*** Begin section ***

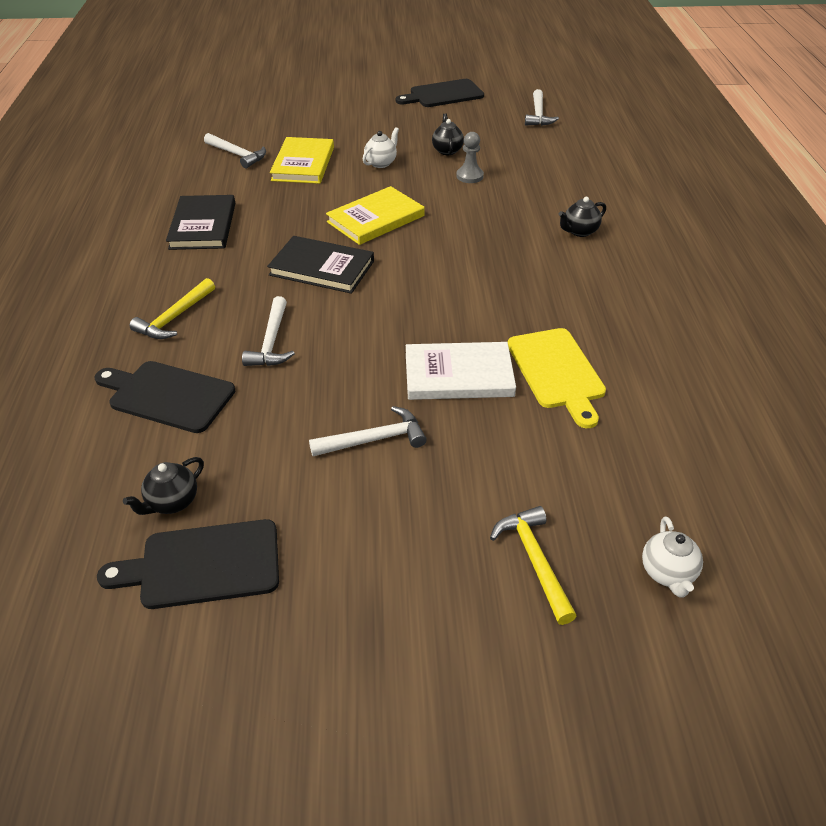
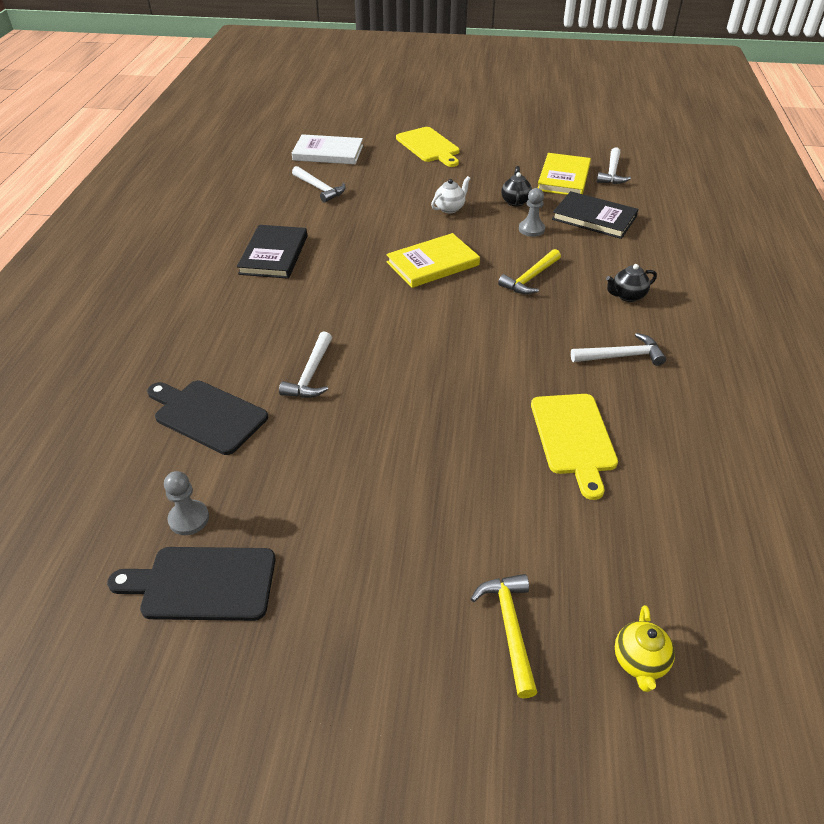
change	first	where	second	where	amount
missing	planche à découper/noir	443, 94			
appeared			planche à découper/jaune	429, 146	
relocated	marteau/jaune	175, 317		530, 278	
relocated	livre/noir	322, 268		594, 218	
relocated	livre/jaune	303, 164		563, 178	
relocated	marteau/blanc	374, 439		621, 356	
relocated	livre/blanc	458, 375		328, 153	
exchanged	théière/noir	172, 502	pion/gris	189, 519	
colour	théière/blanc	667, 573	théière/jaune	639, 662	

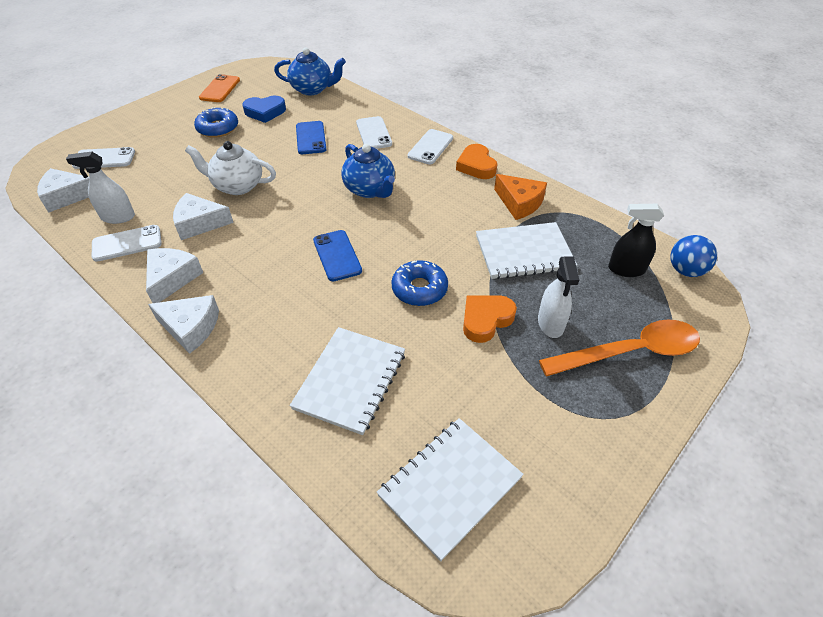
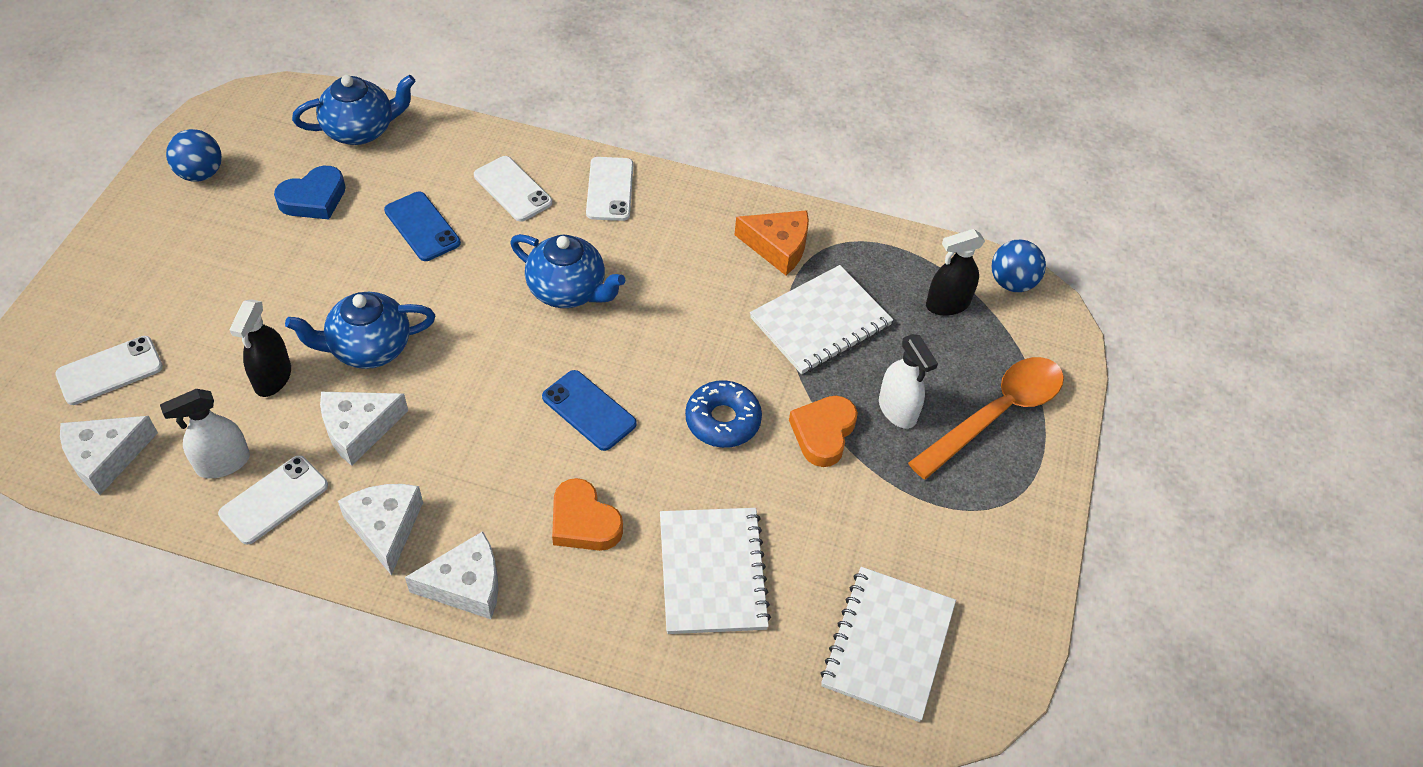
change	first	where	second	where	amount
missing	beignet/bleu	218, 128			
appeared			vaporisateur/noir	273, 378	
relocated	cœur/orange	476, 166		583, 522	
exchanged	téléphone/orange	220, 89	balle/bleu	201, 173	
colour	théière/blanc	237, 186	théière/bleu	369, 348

*** End section ***

TRY IT:
Although the entries contain pictures, copy everything else in them exactly.

SOLVED PROBLEM:
change	first	where	second	where	amount
missing	planche à découper/noir	443, 94			
appeared			planche à découper/jaune	429, 146	
relocated	marteau/jaune	175, 317		530, 278	
relocated	livre/noir	322, 268		594, 218	
relocated	livre/jaune	303, 164		563, 178	
relocated	marteau/blanc	374, 439		621, 356	
relocated	livre/blanc	458, 375		328, 153	
exchanged	théière/noir	172, 502	pion/gris	189, 519	
colour	théière/blanc	667, 573	théière/jaune	639, 662	

change	first	where	second	where	amount
missing	beignet/bleu	218, 128			
appeared			vaporisateur/noir	273, 378	
relocated	cœur/orange	476, 166		583, 522	
exchanged	téléphone/orange	220, 89	balle/bleu	201, 173	
colour	théière/blanc	237, 186	théière/bleu	369, 348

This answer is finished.